STATED EXERCISE:
Could you recast every line of the data below as a numbered list, leaving out the blank lines?

STORED DATA:
— start —

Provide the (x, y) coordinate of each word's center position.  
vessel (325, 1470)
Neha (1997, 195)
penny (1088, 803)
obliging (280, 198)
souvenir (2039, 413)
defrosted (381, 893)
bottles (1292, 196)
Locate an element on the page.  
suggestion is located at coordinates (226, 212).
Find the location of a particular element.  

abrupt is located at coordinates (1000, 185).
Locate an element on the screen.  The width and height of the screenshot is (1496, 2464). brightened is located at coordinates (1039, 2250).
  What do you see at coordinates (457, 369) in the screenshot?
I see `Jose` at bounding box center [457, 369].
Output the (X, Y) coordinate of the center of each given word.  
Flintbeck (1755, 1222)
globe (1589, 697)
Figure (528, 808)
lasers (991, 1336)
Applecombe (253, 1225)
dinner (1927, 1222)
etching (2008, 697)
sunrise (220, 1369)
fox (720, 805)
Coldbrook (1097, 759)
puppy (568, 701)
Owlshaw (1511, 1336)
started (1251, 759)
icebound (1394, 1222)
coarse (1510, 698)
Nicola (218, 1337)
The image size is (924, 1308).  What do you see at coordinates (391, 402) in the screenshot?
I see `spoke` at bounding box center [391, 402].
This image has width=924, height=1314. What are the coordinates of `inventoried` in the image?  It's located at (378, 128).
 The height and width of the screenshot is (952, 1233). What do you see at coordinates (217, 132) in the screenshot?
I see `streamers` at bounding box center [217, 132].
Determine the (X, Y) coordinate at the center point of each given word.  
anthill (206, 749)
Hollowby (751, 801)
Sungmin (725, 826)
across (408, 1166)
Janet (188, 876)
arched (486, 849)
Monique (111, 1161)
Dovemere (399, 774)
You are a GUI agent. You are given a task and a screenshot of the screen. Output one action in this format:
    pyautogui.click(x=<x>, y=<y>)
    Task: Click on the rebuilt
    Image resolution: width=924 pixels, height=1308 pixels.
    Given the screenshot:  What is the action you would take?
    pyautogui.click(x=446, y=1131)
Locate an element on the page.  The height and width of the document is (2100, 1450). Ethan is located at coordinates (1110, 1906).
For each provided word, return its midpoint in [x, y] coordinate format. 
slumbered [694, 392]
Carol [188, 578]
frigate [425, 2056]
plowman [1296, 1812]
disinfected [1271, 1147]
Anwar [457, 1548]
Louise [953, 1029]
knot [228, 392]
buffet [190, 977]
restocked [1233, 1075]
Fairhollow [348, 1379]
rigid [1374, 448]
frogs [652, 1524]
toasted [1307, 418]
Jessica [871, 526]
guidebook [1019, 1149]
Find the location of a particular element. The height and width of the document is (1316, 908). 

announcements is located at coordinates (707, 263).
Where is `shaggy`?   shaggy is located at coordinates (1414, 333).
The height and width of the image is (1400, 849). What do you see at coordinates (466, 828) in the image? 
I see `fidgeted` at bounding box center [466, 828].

— end —

ANSWER BELOW:
1. Provide the (x, y) coordinate of each word's center position.  
2. vessel (325, 1470)
3. Neha (1997, 195)
4. penny (1088, 803)
5. obliging (280, 198)
6. souvenir (2039, 413)
7. defrosted (381, 893)
8. bottles (1292, 196)
9. Locate an element on the page.  
10. suggestion is located at coordinates (226, 212).
11. Find the location of a particular element.  
12. abrupt is located at coordinates (1000, 185).
13. Locate an element on the screen.  The width and height of the screenshot is (1496, 2464). brightened is located at coordinates (1039, 2250).
14.   What do you see at coordinates (457, 369) in the screenshot?
15. I see `Jose` at bounding box center [457, 369].
16. Output the (X, Y) coordinate of the center of each given word.  
17. Flintbeck (1755, 1222)
18. globe (1589, 697)
19. Figure (528, 808)
20. lasers (991, 1336)
21. Applecombe (253, 1225)
22. dinner (1927, 1222)
23. etching (2008, 697)
24. sunrise (220, 1369)
25. fox (720, 805)
26. Coldbrook (1097, 759)
27. puppy (568, 701)
28. Owlshaw (1511, 1336)
29. started (1251, 759)
30. icebound (1394, 1222)
31. coarse (1510, 698)
32. Nicola (218, 1337)
33. The image size is (924, 1308).  What do you see at coordinates (391, 402) in the screenshot?
34. I see `spoke` at bounding box center [391, 402].
35. This image has width=924, height=1314. What are the coordinates of `inventoried` in the image?  It's located at (378, 128).
36.  The height and width of the screenshot is (952, 1233). What do you see at coordinates (217, 132) in the screenshot?
37. I see `streamers` at bounding box center [217, 132].
38. Determine the (X, Y) coordinate at the center point of each given word.  
39. anthill (206, 749)
40. Hollowby (751, 801)
41. Sungmin (725, 826)
42. across (408, 1166)
43. Janet (188, 876)
44. arched (486, 849)
45. Monique (111, 1161)
46. Dovemere (399, 774)
47. You are a GUI agent. You are given a task and a screenshot of the screen. Output one action in this format:
48.     pyautogui.click(x=<x>, y=<y>)
49.     Task: Click on the rebuilt
50.     Image resolution: width=924 pixels, height=1308 pixels.
51.     Given the screenshot:  What is the action you would take?
52.     pyautogui.click(x=446, y=1131)
53. Locate an element on the page.  The height and width of the document is (2100, 1450). Ethan is located at coordinates (1110, 1906).
54. For each provided word, return its midpoint in [x, y] coordinate format. 
55. slumbered [694, 392]
56. Carol [188, 578]
57. frigate [425, 2056]
58. plowman [1296, 1812]
59. disinfected [1271, 1147]
60. Anwar [457, 1548]
61. Louise [953, 1029]
62. knot [228, 392]
63. buffet [190, 977]
64. restocked [1233, 1075]
65. Fairhollow [348, 1379]
66. rigid [1374, 448]
67. frogs [652, 1524]
68. toasted [1307, 418]
69. Jessica [871, 526]
70. guidebook [1019, 1149]
71. Find the location of a particular element. The height and width of the document is (1316, 908). 
72. announcements is located at coordinates (707, 263).
73. Where is `shaggy`?   shaggy is located at coordinates (1414, 333).
74. The height and width of the image is (1400, 849). What do you see at coordinates (466, 828) in the image? 
75. I see `fidgeted` at bounding box center [466, 828].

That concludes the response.